Stated exercise — Reproduce every line of notation in the listing below without any changes. Leave the pictures out of your answer.

Collected data entries
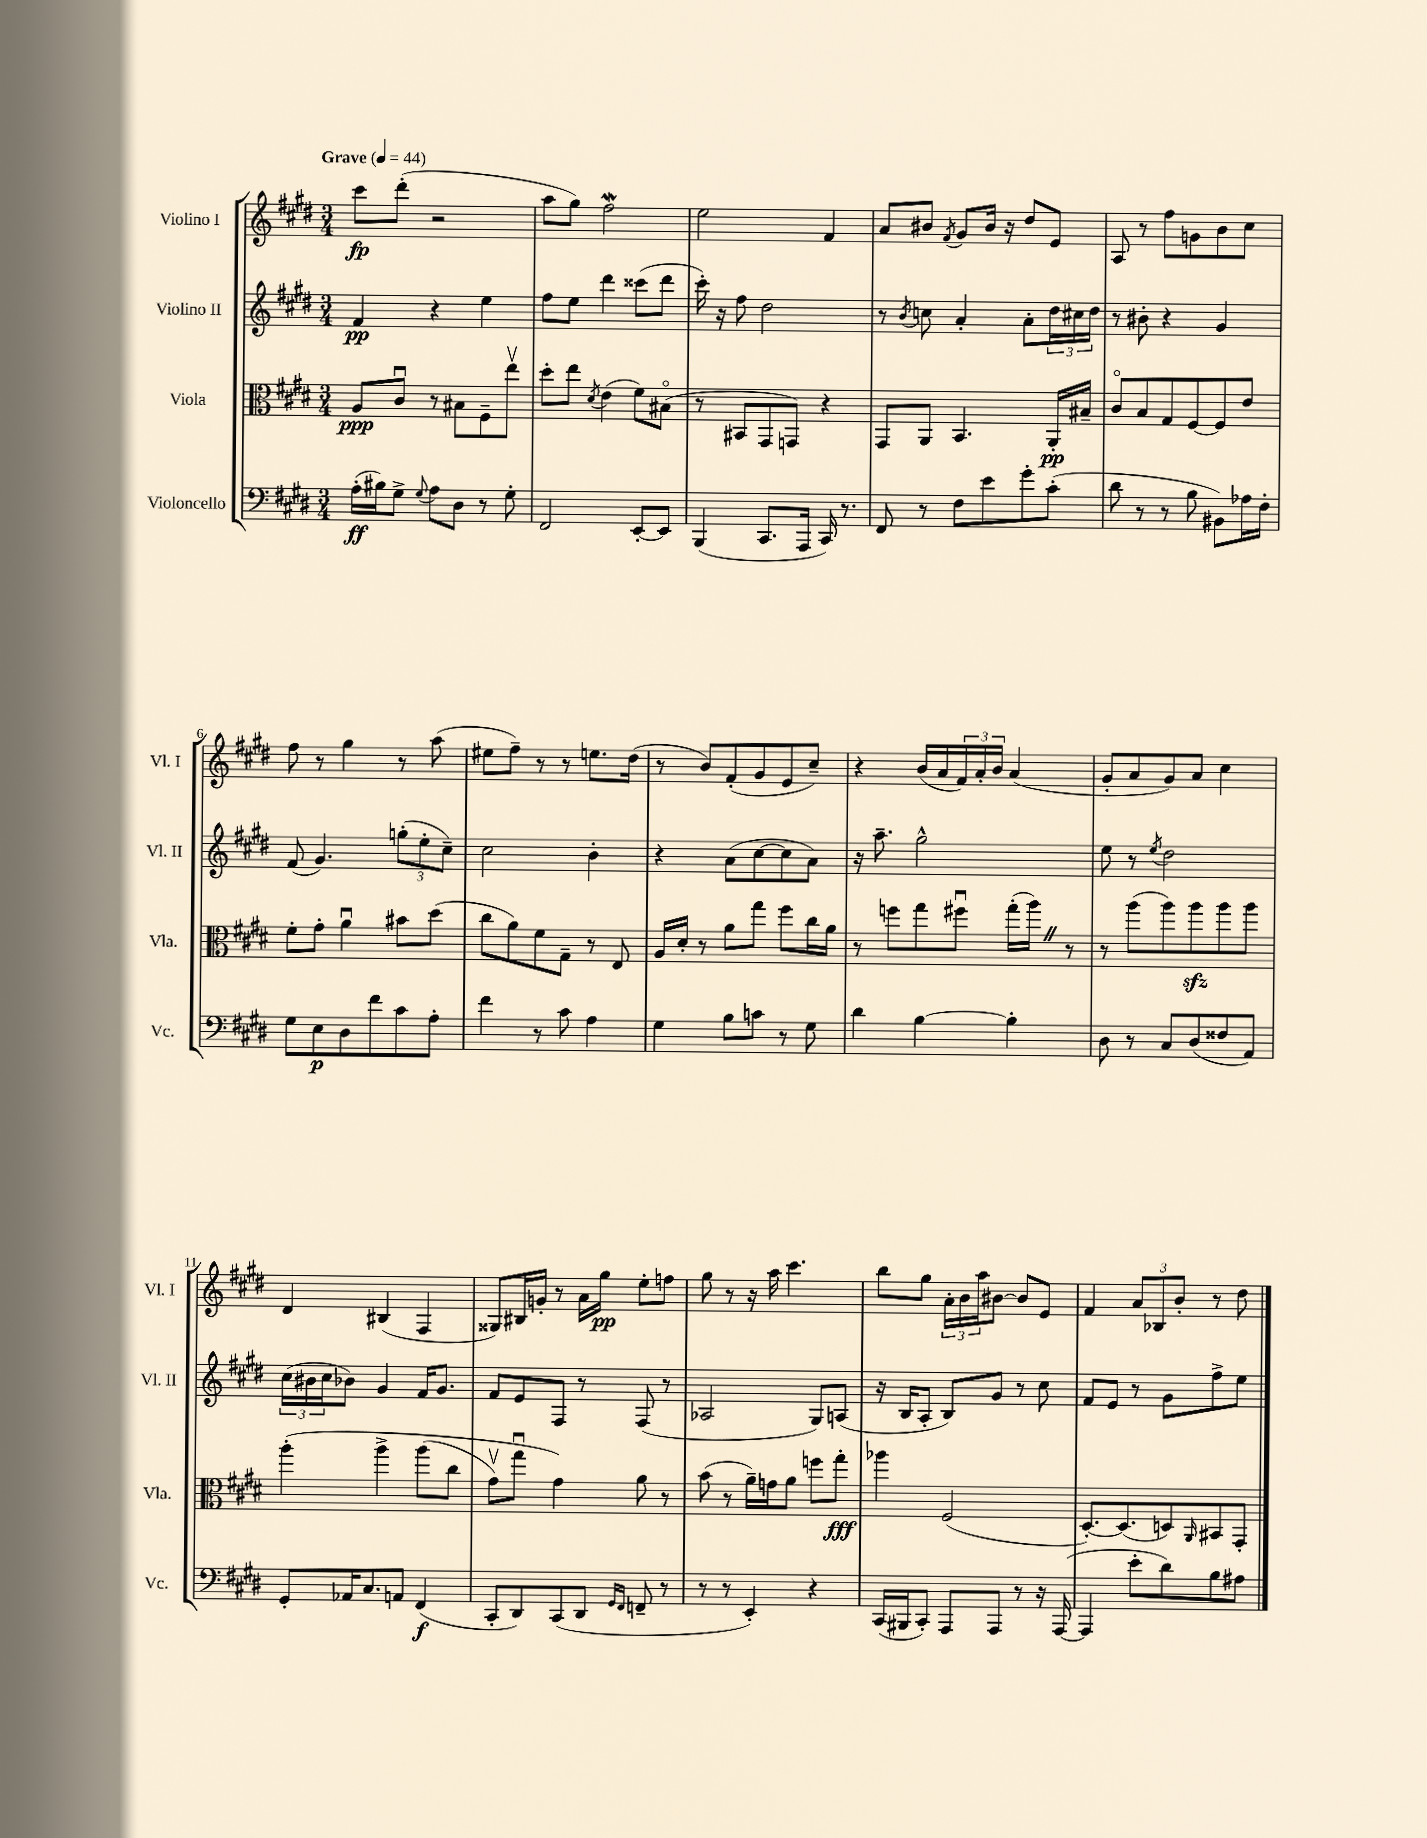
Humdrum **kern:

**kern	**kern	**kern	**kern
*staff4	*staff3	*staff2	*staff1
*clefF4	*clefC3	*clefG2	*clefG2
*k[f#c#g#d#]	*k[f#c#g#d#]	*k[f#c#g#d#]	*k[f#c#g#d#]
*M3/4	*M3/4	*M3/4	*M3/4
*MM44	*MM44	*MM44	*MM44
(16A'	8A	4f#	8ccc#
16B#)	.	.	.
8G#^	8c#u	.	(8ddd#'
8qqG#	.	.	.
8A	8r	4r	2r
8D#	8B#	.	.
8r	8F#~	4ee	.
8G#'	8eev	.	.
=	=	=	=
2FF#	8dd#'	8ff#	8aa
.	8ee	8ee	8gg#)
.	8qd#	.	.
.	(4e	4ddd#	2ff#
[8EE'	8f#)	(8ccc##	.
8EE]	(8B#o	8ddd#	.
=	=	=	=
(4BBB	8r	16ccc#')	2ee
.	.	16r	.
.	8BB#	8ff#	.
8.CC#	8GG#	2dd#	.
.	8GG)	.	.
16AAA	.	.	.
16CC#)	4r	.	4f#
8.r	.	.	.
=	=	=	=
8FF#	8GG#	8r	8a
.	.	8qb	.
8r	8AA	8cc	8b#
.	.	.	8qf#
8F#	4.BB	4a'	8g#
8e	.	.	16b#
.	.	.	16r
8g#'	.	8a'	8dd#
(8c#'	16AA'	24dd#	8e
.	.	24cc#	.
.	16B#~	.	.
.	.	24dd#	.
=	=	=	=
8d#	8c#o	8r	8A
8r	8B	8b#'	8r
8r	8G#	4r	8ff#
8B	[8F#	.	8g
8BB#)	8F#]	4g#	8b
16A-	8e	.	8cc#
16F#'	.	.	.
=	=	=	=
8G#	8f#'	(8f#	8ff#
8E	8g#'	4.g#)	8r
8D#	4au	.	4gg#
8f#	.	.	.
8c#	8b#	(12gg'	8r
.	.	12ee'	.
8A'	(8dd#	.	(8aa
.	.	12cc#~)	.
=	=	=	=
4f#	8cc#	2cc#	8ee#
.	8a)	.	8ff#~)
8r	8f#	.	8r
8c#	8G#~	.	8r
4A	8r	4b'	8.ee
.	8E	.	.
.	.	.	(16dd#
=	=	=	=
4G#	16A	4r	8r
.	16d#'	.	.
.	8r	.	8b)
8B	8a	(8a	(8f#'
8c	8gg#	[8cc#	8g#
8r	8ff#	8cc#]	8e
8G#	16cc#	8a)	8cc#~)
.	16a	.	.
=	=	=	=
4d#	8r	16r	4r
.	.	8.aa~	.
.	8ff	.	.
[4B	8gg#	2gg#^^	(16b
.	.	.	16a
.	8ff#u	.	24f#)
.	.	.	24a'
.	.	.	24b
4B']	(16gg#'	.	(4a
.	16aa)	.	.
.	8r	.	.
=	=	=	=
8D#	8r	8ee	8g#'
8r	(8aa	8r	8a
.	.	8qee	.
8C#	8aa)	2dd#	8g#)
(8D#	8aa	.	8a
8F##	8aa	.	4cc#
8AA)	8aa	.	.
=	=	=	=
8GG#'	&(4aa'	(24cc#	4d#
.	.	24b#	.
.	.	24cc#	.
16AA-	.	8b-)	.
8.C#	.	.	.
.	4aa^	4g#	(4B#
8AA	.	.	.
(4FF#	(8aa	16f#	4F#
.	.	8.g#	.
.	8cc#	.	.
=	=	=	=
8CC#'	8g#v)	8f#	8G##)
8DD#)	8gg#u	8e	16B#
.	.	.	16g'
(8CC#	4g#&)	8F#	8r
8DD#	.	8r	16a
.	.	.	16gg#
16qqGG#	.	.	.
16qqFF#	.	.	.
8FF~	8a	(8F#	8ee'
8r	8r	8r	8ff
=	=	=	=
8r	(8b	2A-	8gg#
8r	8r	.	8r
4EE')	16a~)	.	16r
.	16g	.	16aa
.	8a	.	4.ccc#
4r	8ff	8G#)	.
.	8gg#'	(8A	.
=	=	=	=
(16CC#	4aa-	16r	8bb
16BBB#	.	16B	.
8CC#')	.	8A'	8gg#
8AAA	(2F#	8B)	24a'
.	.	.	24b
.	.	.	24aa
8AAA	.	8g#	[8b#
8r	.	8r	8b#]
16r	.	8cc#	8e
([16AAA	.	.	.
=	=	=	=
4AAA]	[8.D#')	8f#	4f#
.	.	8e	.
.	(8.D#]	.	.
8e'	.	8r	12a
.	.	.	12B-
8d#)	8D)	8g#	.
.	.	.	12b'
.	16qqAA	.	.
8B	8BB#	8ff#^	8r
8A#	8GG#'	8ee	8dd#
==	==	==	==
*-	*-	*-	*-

Answer for the task —
Humdrum **kern:

**kern	**kern	**kern	**kern
*staff4	*staff3	*staff2	*staff1
*clefF4	*clefC3	*clefG2	*clefG2
*k[f#c#g#d#]	*k[f#c#g#d#]	*k[f#c#g#d#]	*k[f#c#g#d#]
*M3/4	*M3/4	*M3/4	*M3/4
*MM44	*MM44	*MM44	*MM44
(16A'	8A	4f#	8ccc#
16B#)	.	.	.
8G#^	8c#u	.	(8ddd#'
8qqG#	.	.	.
8A	8r	4r	2r
8D#	8B#	.	.
8r	8F#~	4ee	.
8G#'	8eev	.	.
=	=	=	=
2FF#	8dd#'	8ff#	8aa
.	8ee	8ee	8gg#)
.	8qd#	.	.
.	(4e	4ddd#	2ff#
[8EE'	8f#)	(8ccc##	.
8EE]	(8B#o	8ddd#	.
=	=	=	=
(4BBB	8r	16ccc#')	2ee
.	.	16r	.
.	8BB#	8ff#	.
8.CC#	8GG#	2dd#	.
.	8GG)	.	.
16AAA	.	.	.
16CC#)	4r	.	4f#
8.r	.	.	.
=	=	=	=
8FF#	8GG#	8r	8a
.	.	8qb	.
8r	8AA	8cc	8b#
.	.	.	8qf#
8F#	4.BB	4a'	8g#
8e	.	.	16b#
.	.	.	16r
8g#'	.	8a'	8dd#
(8c#'	16AA'	24dd#	8e
.	.	24cc#	.
.	16B#~	.	.
.	.	24dd#	.
=	=	=	=
8d#	8c#o	8r	8A
8r	8B	8b#'	8r
8r	8G#	4r	8ff#
8B	[8F#	.	8g
8BB#)	8F#]	4g#	8b
16A-	8e	.	8cc#
16F#'	.	.	.
=	=	=	=
8G#	8f#'	(8f#	8ff#
8E	8g#'	4.g#)	8r
8D#	4au	.	4gg#
8f#	.	.	.
8c#	8b#	(12gg'	8r
.	.	12ee'	.
8A'	(8dd#	.	(8aa
.	.	12cc#~)	.
=	=	=	=
4f#	8cc#	2cc#	8ee#
.	8a)	.	8ff#~)
8r	8f#	.	8r
8c#	8G#~	.	8r
4A	8r	4b'	8.ee
.	8E	.	.
.	.	.	(16dd#
=	=	=	=
4G#	16A	4r	8r
.	16d#'	.	.
.	8r	.	8b)
8B	8a	(8a	(8f#'
8c	8gg#	[8cc#	8g#
8r	8ff#	8cc#]	8e
8G#	16cc#	8a)	8cc#~)
.	16a	.	.
=	=	=	=
4d#	8r	16r	4r
.	.	8.aa~	.
.	8ff	.	.
[4B	8gg#	2gg#^^	(16b
.	.	.	16a
.	8ff#u	.	24f#)
.	.	.	24a'
.	.	.	24b
4B']	(16gg#'	.	(4a
.	16aa)	.	.
.	8r	.	.
=	=	=	=
8D#	8r	8ee	8g#'
8r	(8aa	8r	8a
.	.	8qee	.
8C#	8aa)	2dd#	8g#)
(8D#	8aa	.	8a
8F##	8aa	.	4cc#
8AA)	8aa	.	.
=	=	=	=
8GG#'	&(4aa'	(24cc#	4d#
.	.	24b#	.
.	.	24cc#	.
16AA-	.	8b-)	.
8.C#	.	.	.
.	4aa^	4g#	(4B#
8AA	.	.	.
(4FF#	(8aa	16f#	4F#
.	.	8.g#	.
.	8cc#	.	.
=	=	=	=
8CC#'	8g#v)	8f#	8G##)
8DD#)	8gg#u	8e	16B#
.	.	.	16g'
(8CC#	4g#&)	8F#	8r
8DD#	.	8r	16a
.	.	.	16gg#
16qqGG#	.	.	.
16qqFF#	.	.	.
8FF~	8a	(8F#	8ee'
8r	8r	8r	8ff
=	=	=	=
8r	(8b	2A-	8gg#
8r	8r	.	8r
4EE')	16a~)	.	16r
.	16g	.	16aa
.	8a	.	4.ccc#
4r	8ff	8G#)	.
.	8gg#'	(8A	.
=	=	=	=
(16CC#	4aa-	16r	8bb
16BBB#	.	16B	.
8CC#')	.	8A'	8gg#
8AAA	(2F#	8B)	24a'
.	.	.	24b
.	.	.	24aa
8AAA	.	8g#	[8b#
8r	.	8r	8b#]
16r	.	8cc#	8e
([16AAA	.	.	.
=	=	=	=
4AAA]	[8.D#')	8f#	4f#
.	.	8e	.
.	(8.D#]	.	.
8e'	.	8r	12a
.	.	.	12B-
8d#)	8D)	8g#	.
.	.	.	12b'
.	16qqAA	.	.
8B	8BB#	8ff#^	8r
8A#	8GG#'	8ee	8dd#
==	==	==	==
*-	*-	*-	*-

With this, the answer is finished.